---------- Task input

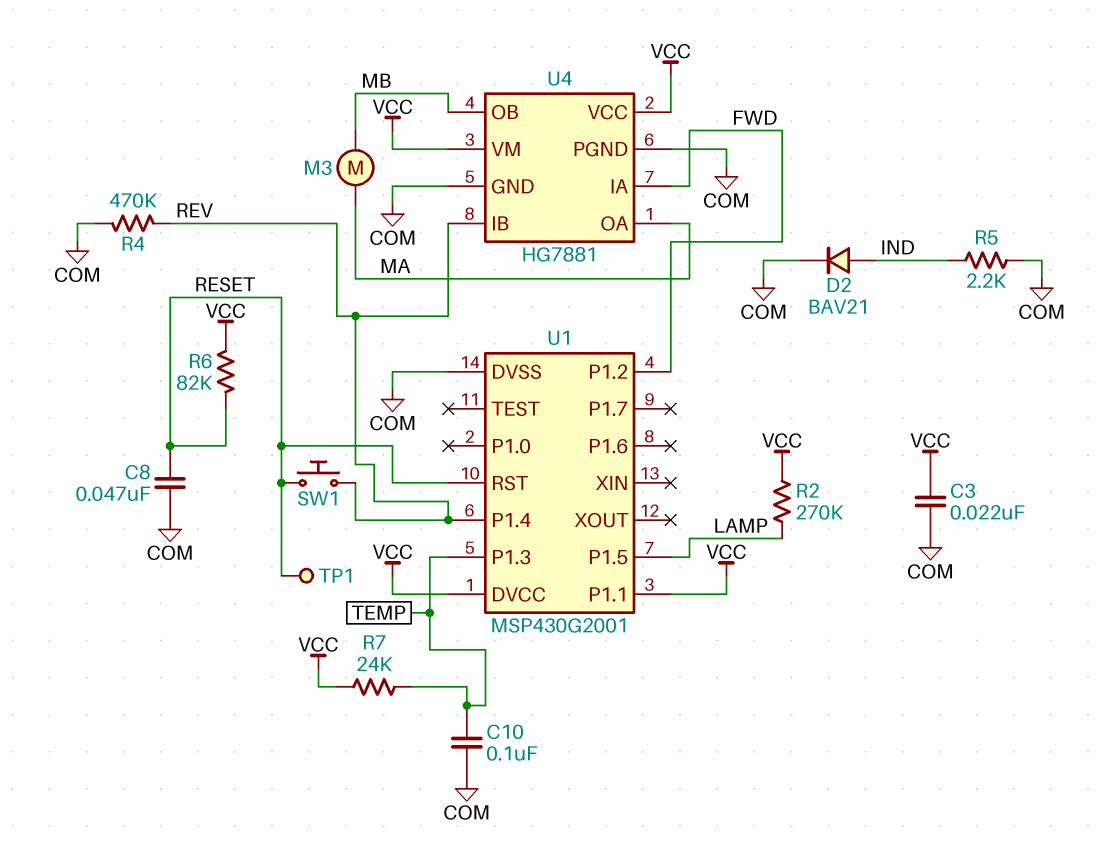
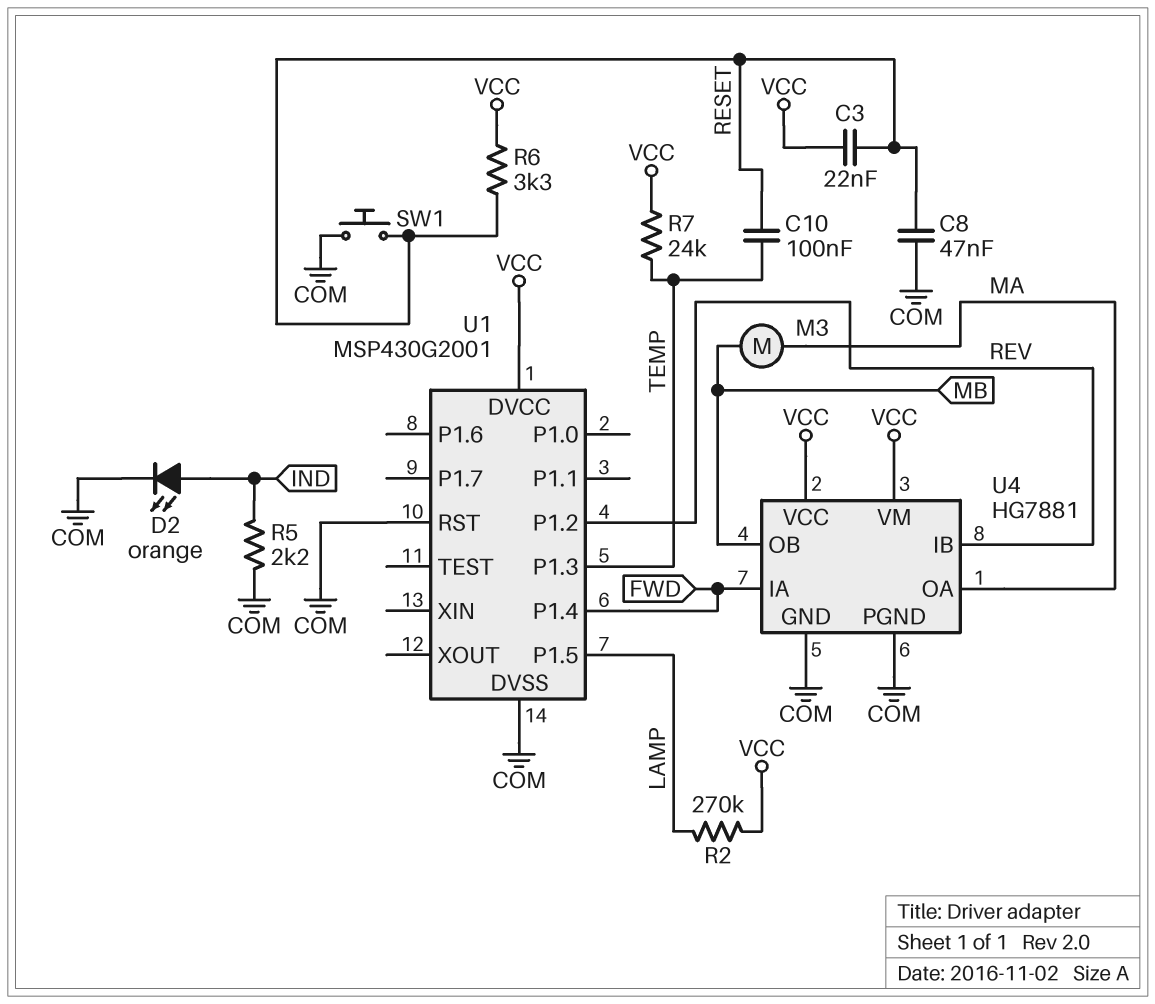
C3: 22nF (COM, VCC) -> 22nF (RESET, VCC)
C10: 100nF (COM, TEMP) -> 100nF (RESET, TEMP)
D2: diode BAV21 (A IND, K COM) -> LED orange (A IND, K COM)
R4: 470k (COM, REV) -> none
R6: 82k (RESET, VCC) -> 3.3k (RESET, VCC)
SW1: button (RESET, REV) -> button (COM, RESET)
TP1: test point (RESET) -> none
U1 pin P1.1: VCC -> none
U1 pin P1.2: FWD -> REV
U1 pin P1.4: REV -> FWD
U1 pin RST: RESET -> COM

--------------------

About this task: Going through the entries, return every line holding the word "RESET".

Output of the task:
C3: 22nF (COM, VCC) -> 22nF (RESET, VCC)
C10: 100nF (COM, TEMP) -> 100nF (RESET, TEMP)
R6: 82k (RESET, VCC) -> 3.3k (RESET, VCC)
SW1: button (RESET, REV) -> button (COM, RESET)
TP1: test point (RESET) -> none
U1 pin RST: RESET -> COM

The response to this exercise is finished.